== Segment start ==

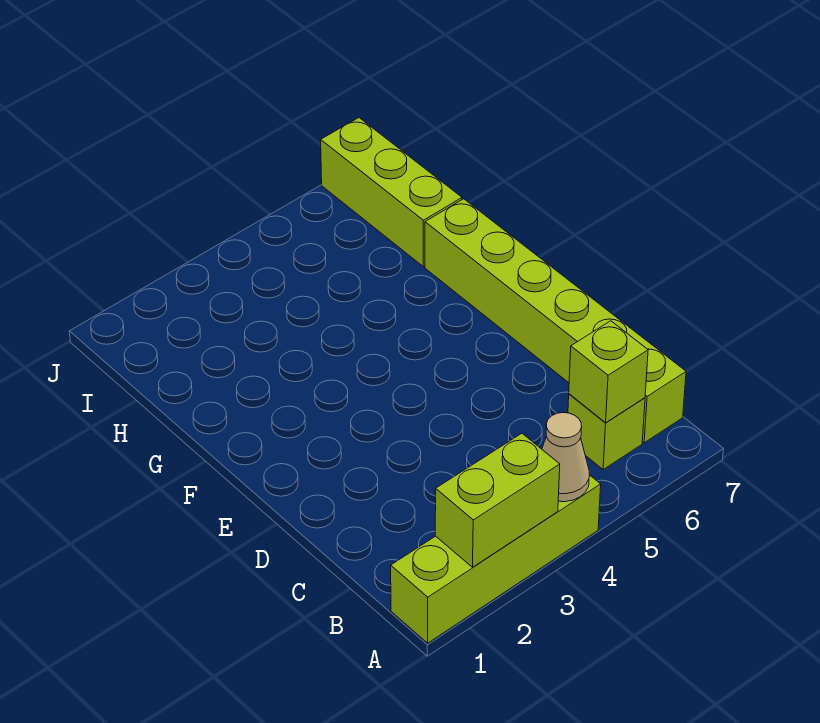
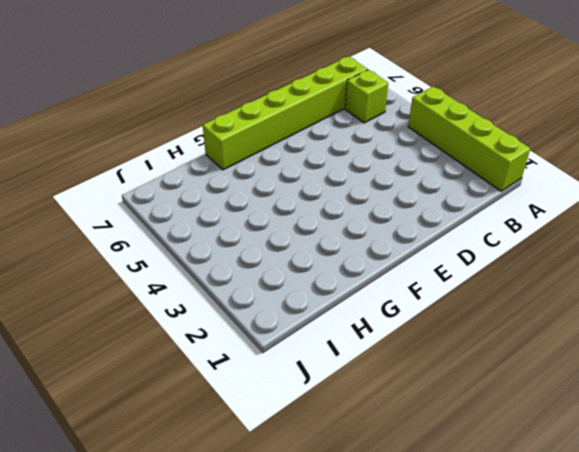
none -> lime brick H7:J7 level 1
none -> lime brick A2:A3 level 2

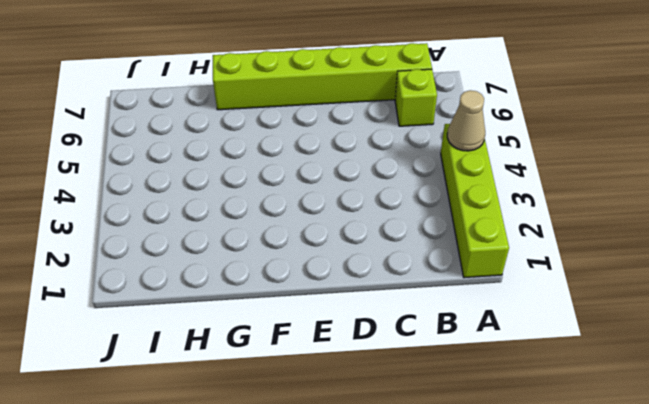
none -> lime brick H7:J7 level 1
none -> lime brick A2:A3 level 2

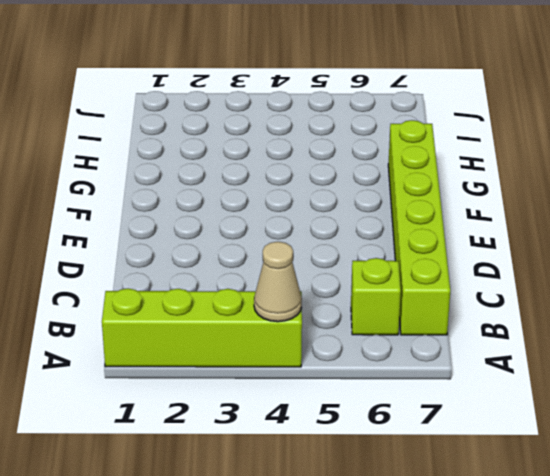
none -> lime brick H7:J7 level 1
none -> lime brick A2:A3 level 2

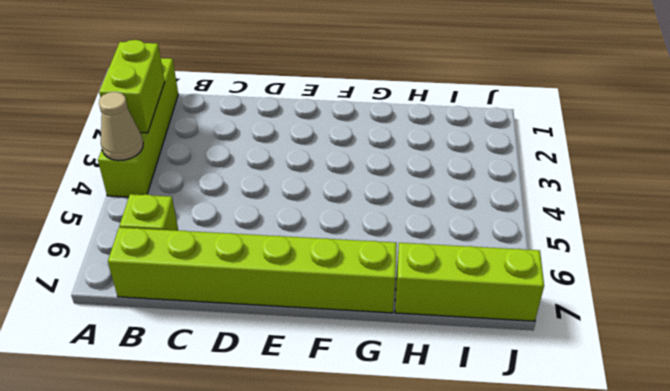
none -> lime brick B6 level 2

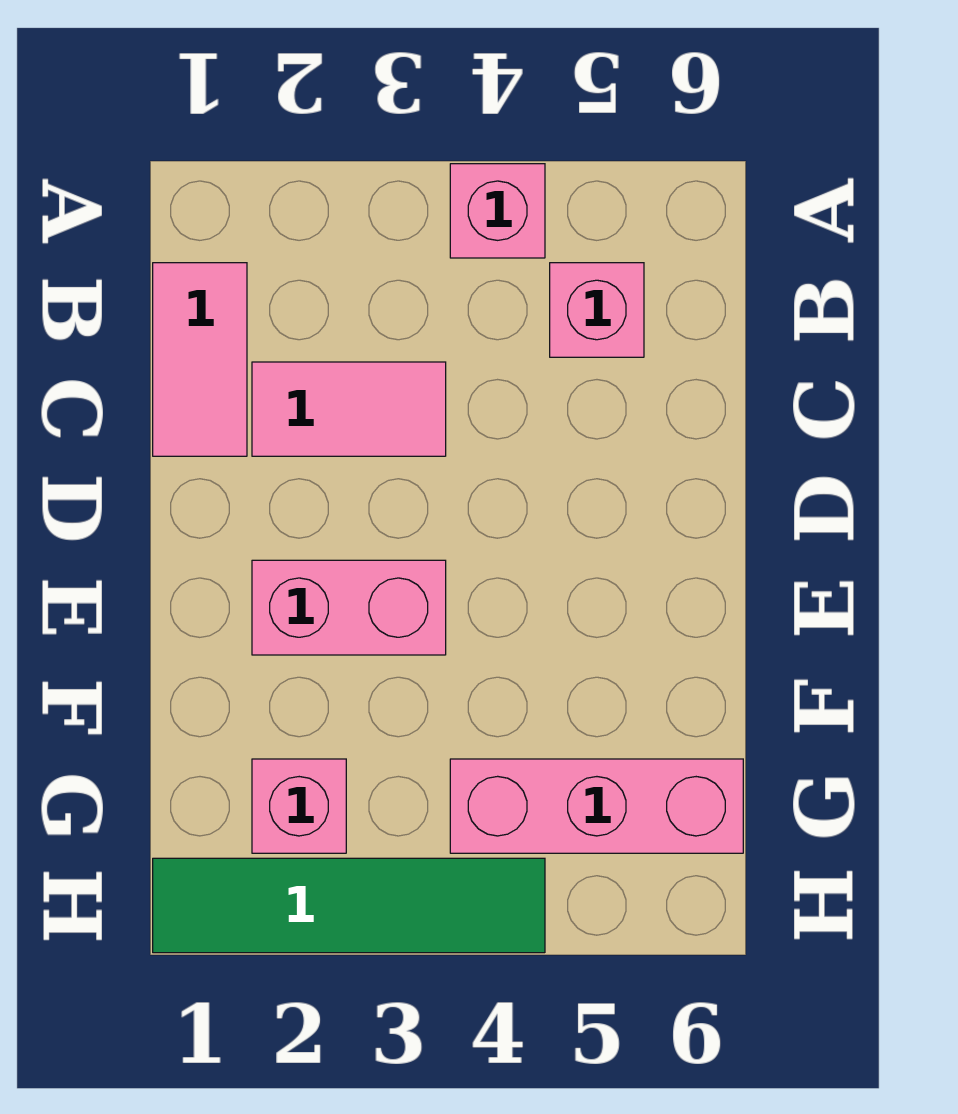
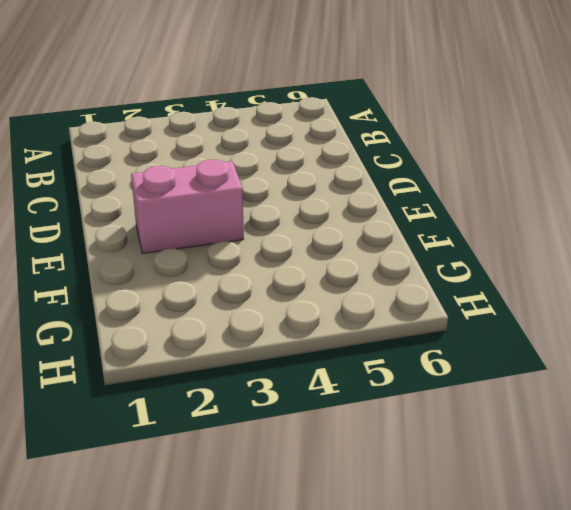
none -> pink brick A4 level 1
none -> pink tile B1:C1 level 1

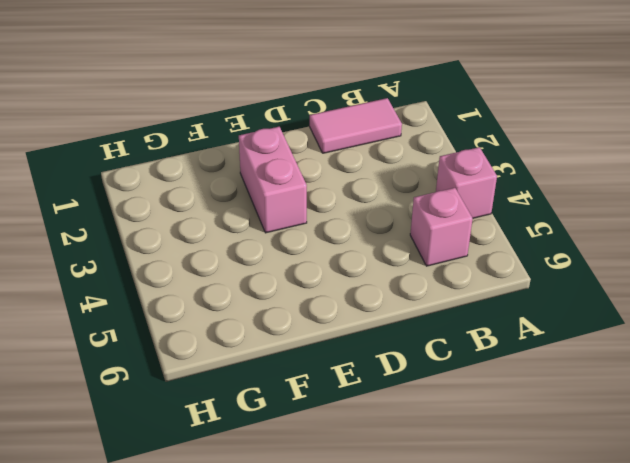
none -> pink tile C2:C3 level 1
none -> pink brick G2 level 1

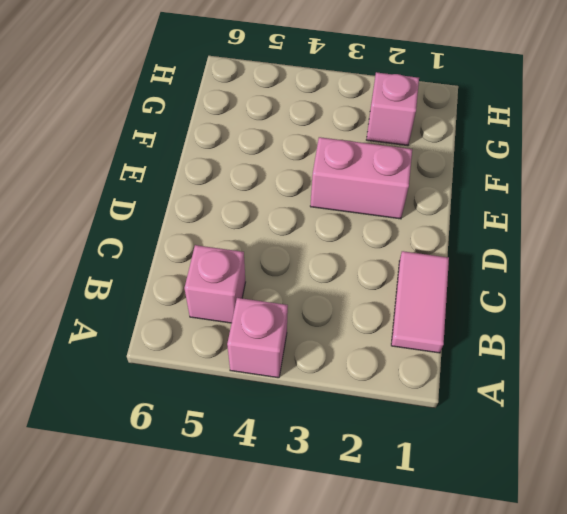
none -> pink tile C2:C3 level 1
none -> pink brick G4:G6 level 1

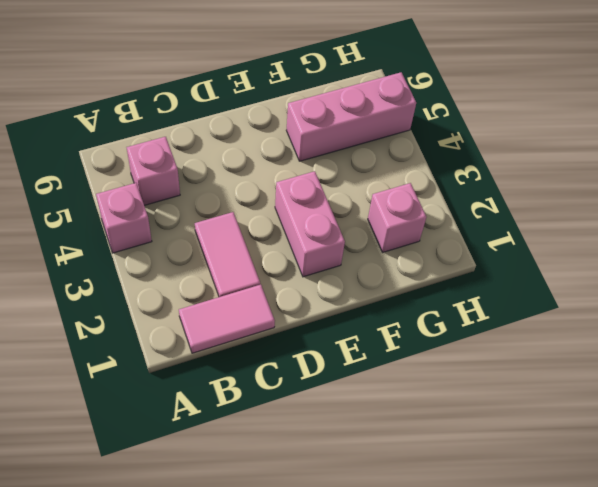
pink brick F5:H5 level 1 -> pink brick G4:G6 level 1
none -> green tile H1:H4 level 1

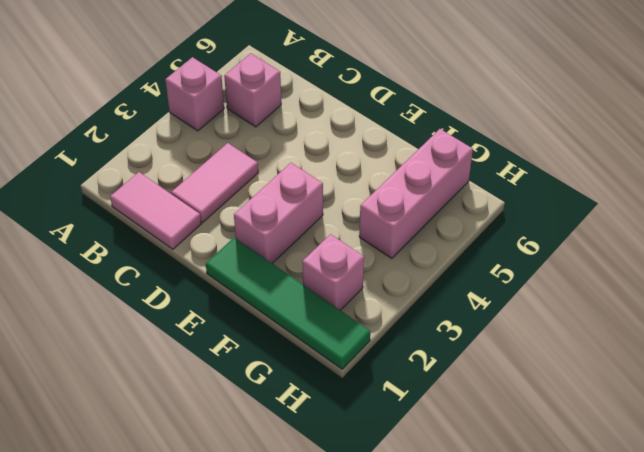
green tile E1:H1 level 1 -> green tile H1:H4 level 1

== Segment end ==

WORK INSTRUCTIONS
Skipping the pictures, transcribe each line above exactly as it appears.

ANSWER SPACE
none -> lime brick H7:J7 level 1
none -> lime brick A2:A3 level 2

none -> lime brick H7:J7 level 1
none -> lime brick A2:A3 level 2

none -> lime brick H7:J7 level 1
none -> lime brick A2:A3 level 2

none -> lime brick B6 level 2

none -> pink brick A4 level 1
none -> pink tile B1:C1 level 1

none -> pink tile C2:C3 level 1
none -> pink brick G2 level 1

none -> pink tile C2:C3 level 1
none -> pink brick G4:G6 level 1

pink brick F5:H5 level 1 -> pink brick G4:G6 level 1
none -> green tile H1:H4 level 1

green tile E1:H1 level 1 -> green tile H1:H4 level 1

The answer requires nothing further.